Data section:
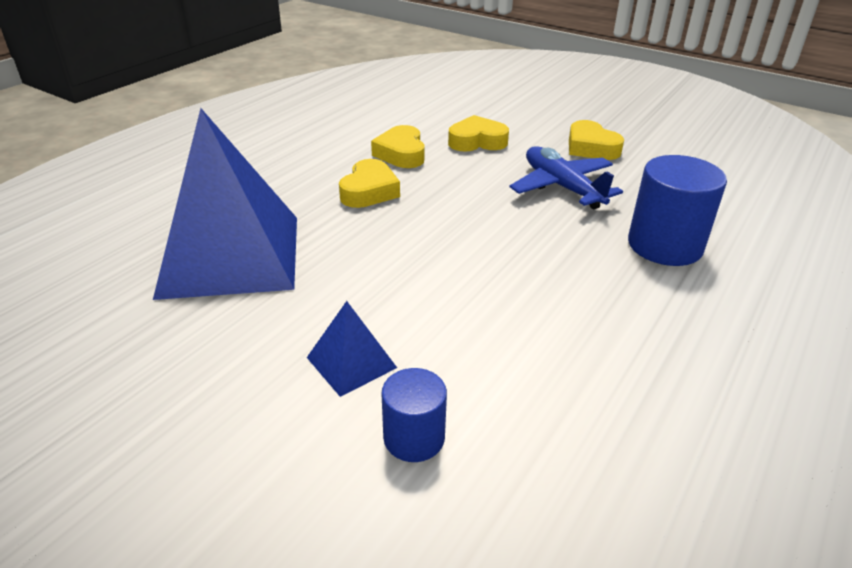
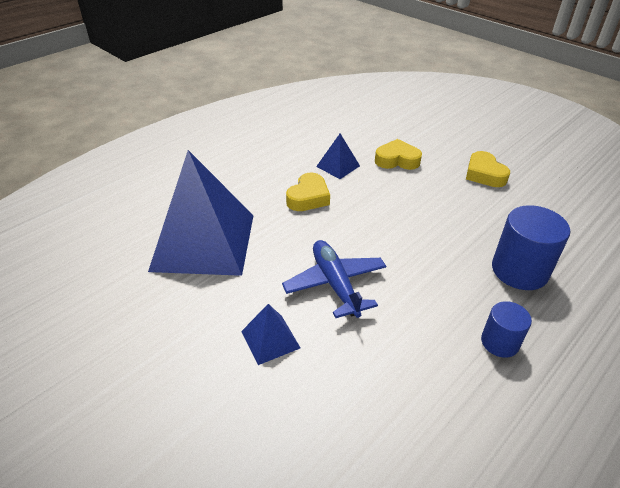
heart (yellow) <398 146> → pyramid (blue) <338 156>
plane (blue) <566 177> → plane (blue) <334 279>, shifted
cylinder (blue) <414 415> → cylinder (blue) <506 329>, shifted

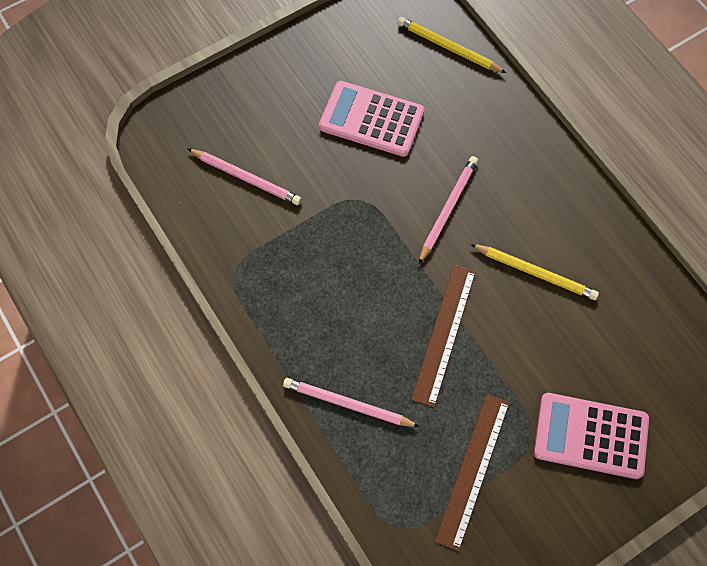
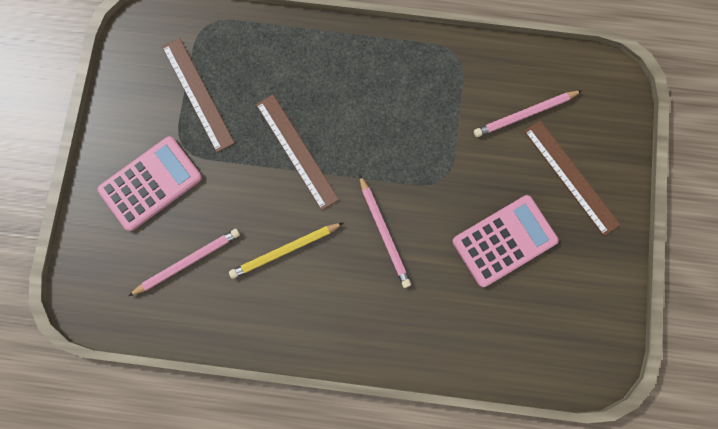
pencil (yellow) <451 45> → -
pencil (pink) <351 402> → pencil (pink) <184 262>, shifted
- → ruler (brown) <572 178>

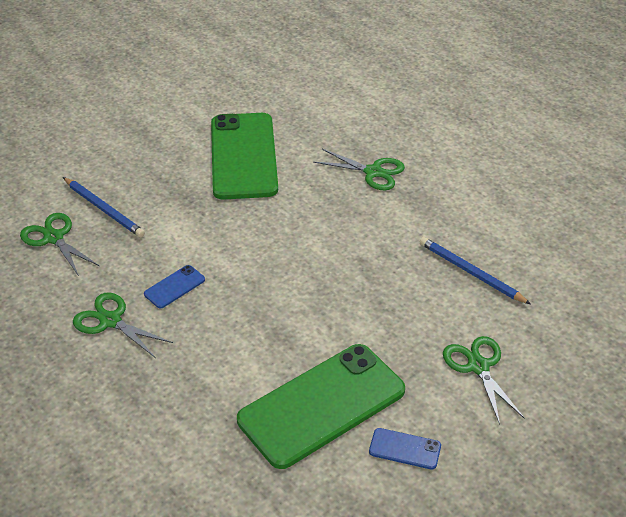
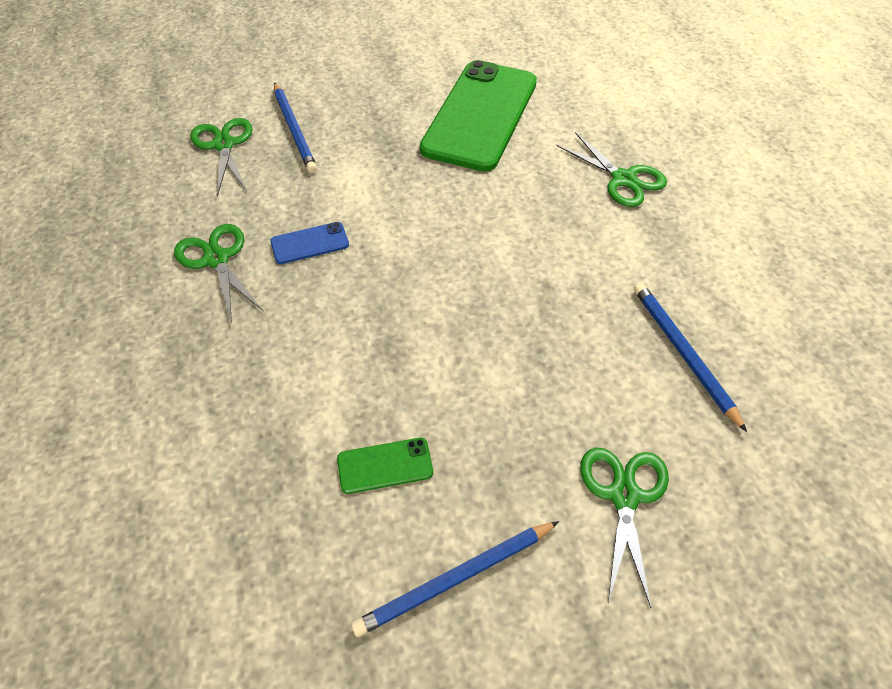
phone (green) <321 406> → phone (green) <385 466>, x0.41
phone (blue) <405 449> → pencil (blue) <455 579>

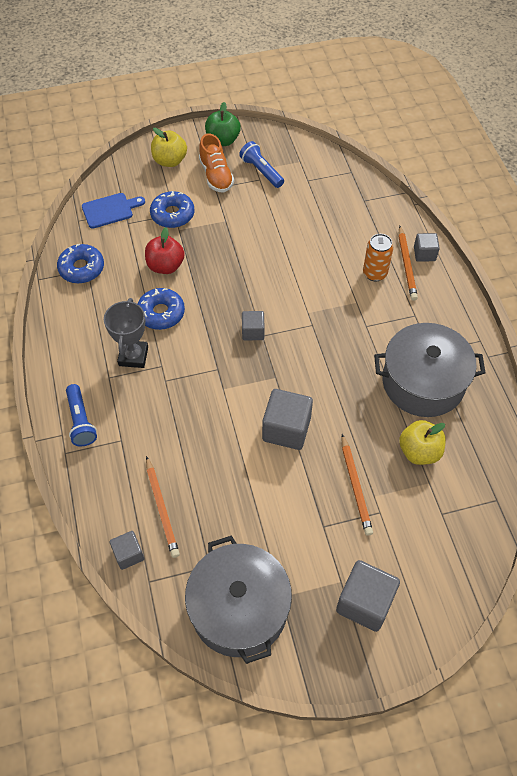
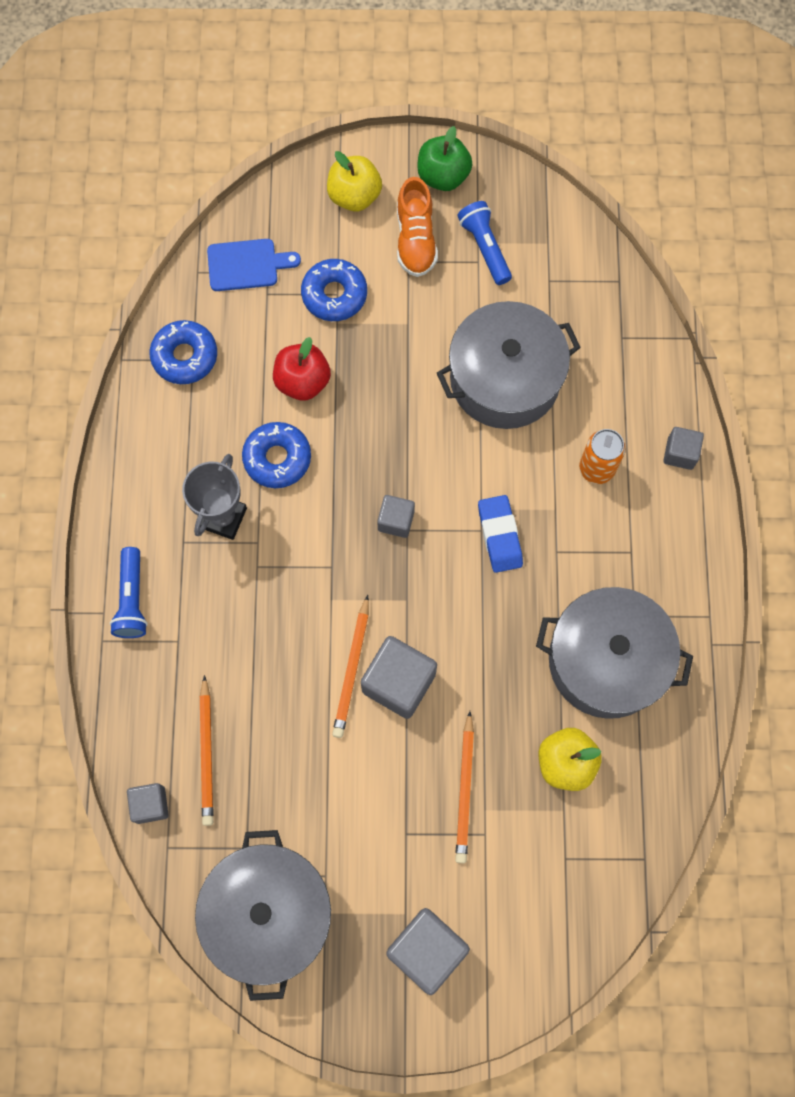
pencil (orange) <408 263> → pencil (orange) <350 666>, shifted
- → pot (grey) <509 365>
- → eraser (blue) <500 534>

Exercise brief:
The expected output is an exact copy of the lines from the one with "phone (green) <321" to the final line of the entries above, pictures excepted; please include both ends.

Expected output:
phone (green) <321 406> → phone (green) <385 466>, x0.41
phone (blue) <405 449> → pencil (blue) <455 579>

pencil (orange) <408 263> → pencil (orange) <350 666>, shifted
- → pot (grey) <509 365>
- → eraser (blue) <500 534>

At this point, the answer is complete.